> [Assignment]
I would like the entries transcribed word for word, please, with the pictures removed.

> [Input data]

++++++

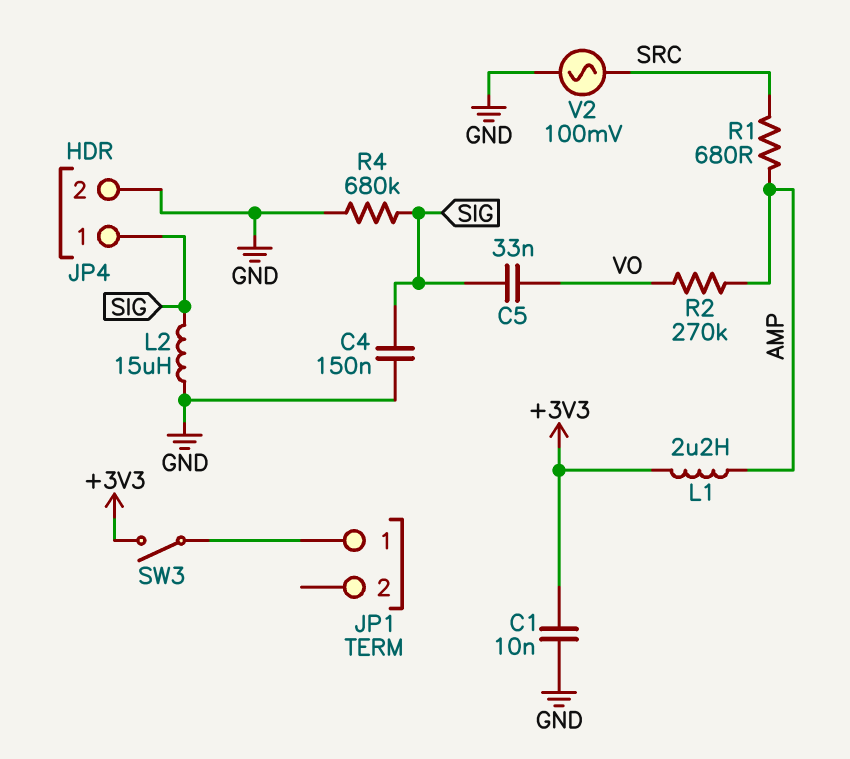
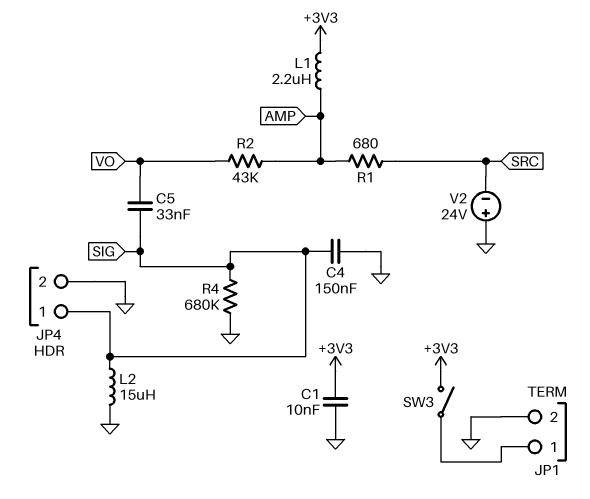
JP1 pin 2: none -> GND
R2: 270k (AMP, VO) -> 43k (AMP, VO)
V2: AC 100mV (GND, SRC) -> 24V (plus GND, minus SRC)

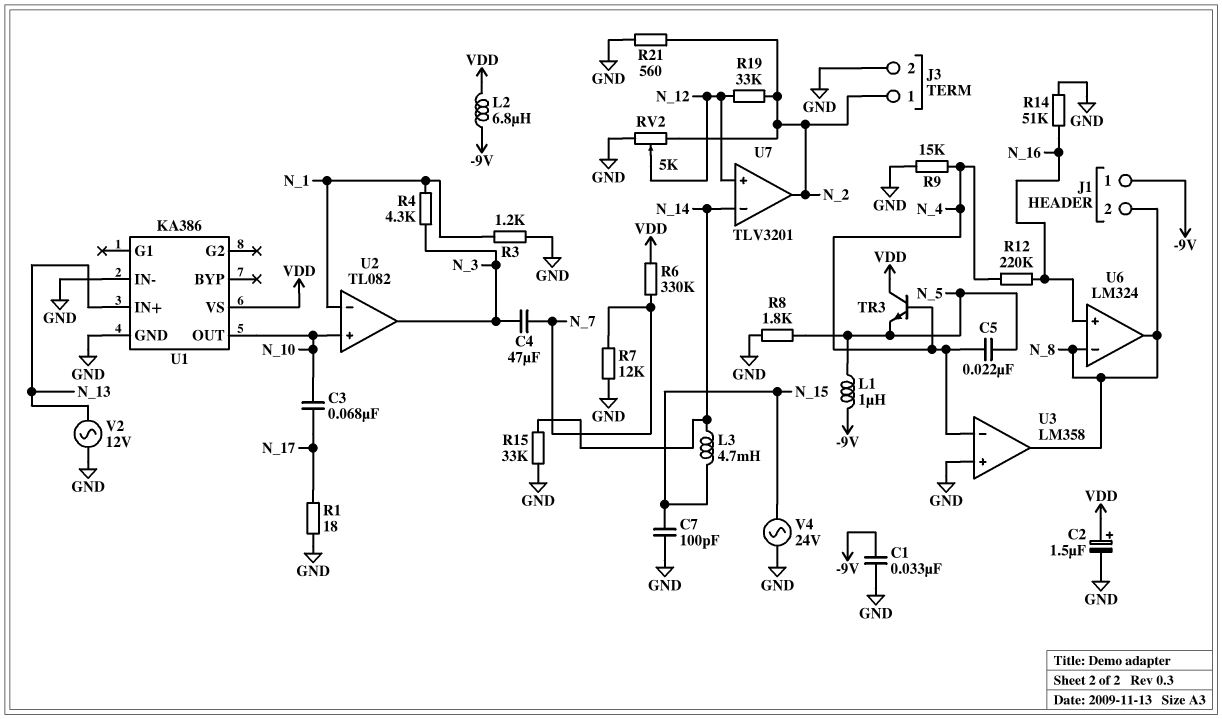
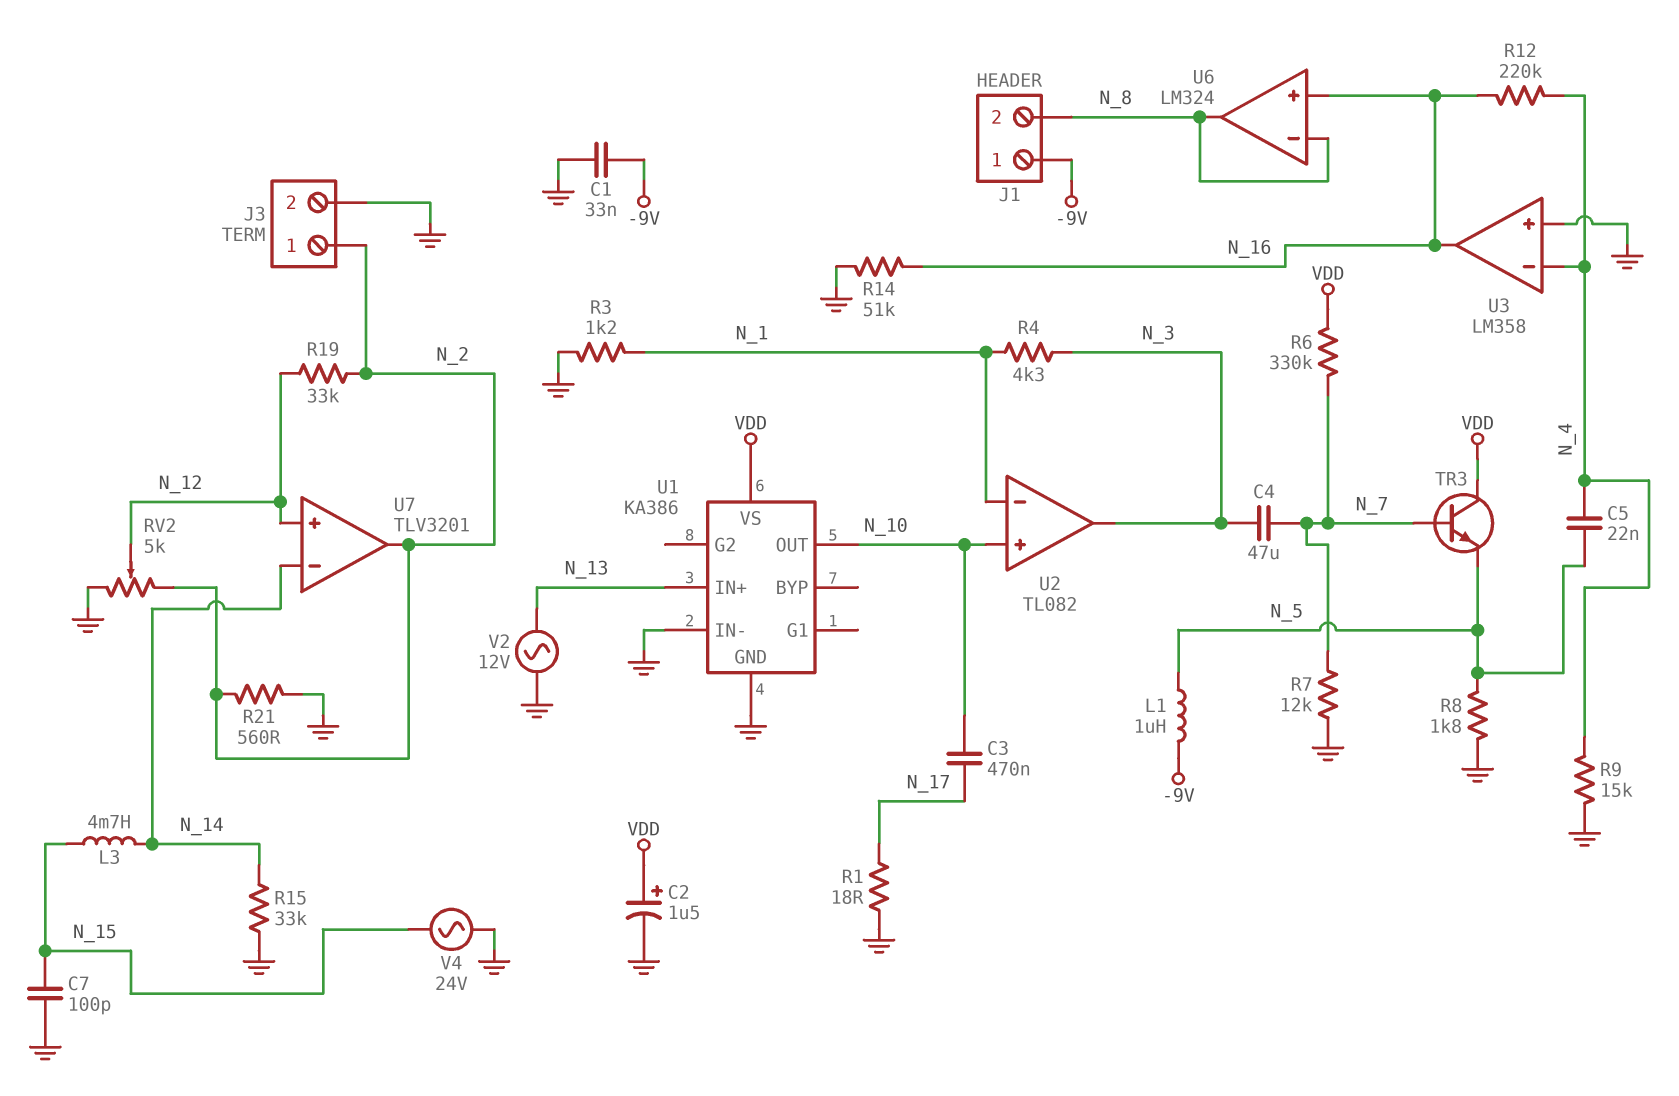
C3: 68nF (N_10, N_17) -> 470nF (N_10, N_17)
L2: 6.8uH (-9V, VDD) -> none
TR3: NPN (B N_4, C VDD, E N_5) -> NPN (B N_7, C VDD, E N_5)
U3 pin out: N_8 -> N_16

++++++

> [Answer to this task]
JP1 pin 2: none -> GND
R2: 270k (AMP, VO) -> 43k (AMP, VO)
V2: AC 100mV (GND, SRC) -> 24V (plus GND, minus SRC)

C3: 68nF (N_10, N_17) -> 470nF (N_10, N_17)
L2: 6.8uH (-9V, VDD) -> none
TR3: NPN (B N_4, C VDD, E N_5) -> NPN (B N_7, C VDD, E N_5)
U3 pin out: N_8 -> N_16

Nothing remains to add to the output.